#### YOUR TASK
Restate the data below word for word. Skip any images it contains.

#### Scene edit records
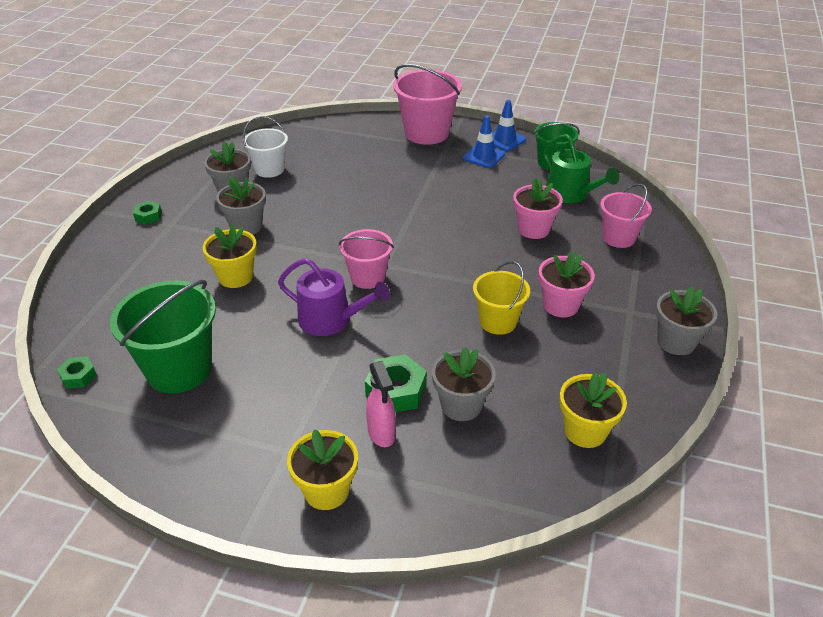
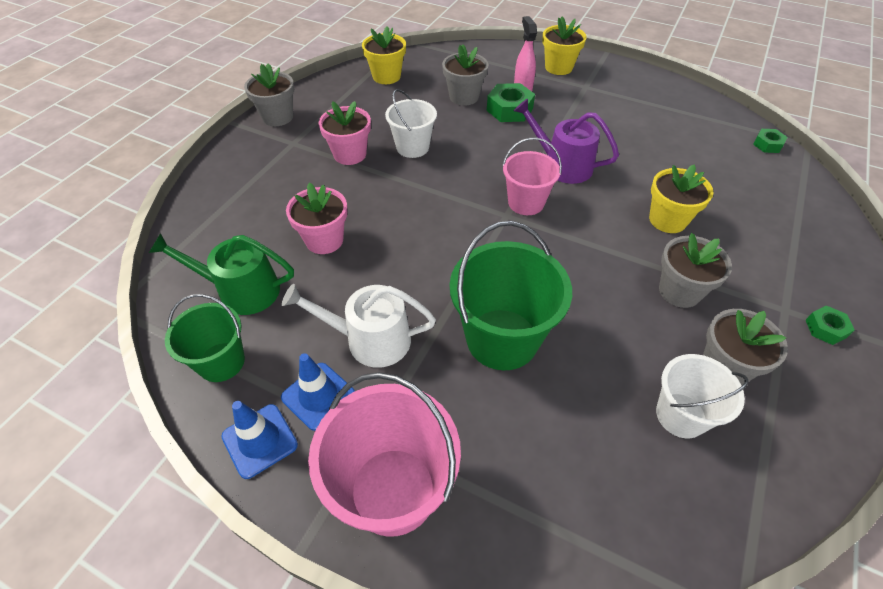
camera: 170 degrees left, 10 degrees up
(179, 369) = (685, 141): green bucket -> green bucket (502, 339)
(465, 180) = (370, 340): none -> white watering can
(498, 321) = (412, 147): yellow bucket -> white bucket
(570, 194) = (242, 290): green watering can -> green watering can turned 60 degrees counterclockwise
(618, 238) = (238, 216): pink bucket -> none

#### RESULT OF THE EXERCISE
camera: 170 degrees left, 10 degrees up
(179, 369) = (685, 141): green bucket -> green bucket (502, 339)
(465, 180) = (370, 340): none -> white watering can
(498, 321) = (412, 147): yellow bucket -> white bucket
(570, 194) = (242, 290): green watering can -> green watering can turned 60 degrees counterclockwise
(618, 238) = (238, 216): pink bucket -> none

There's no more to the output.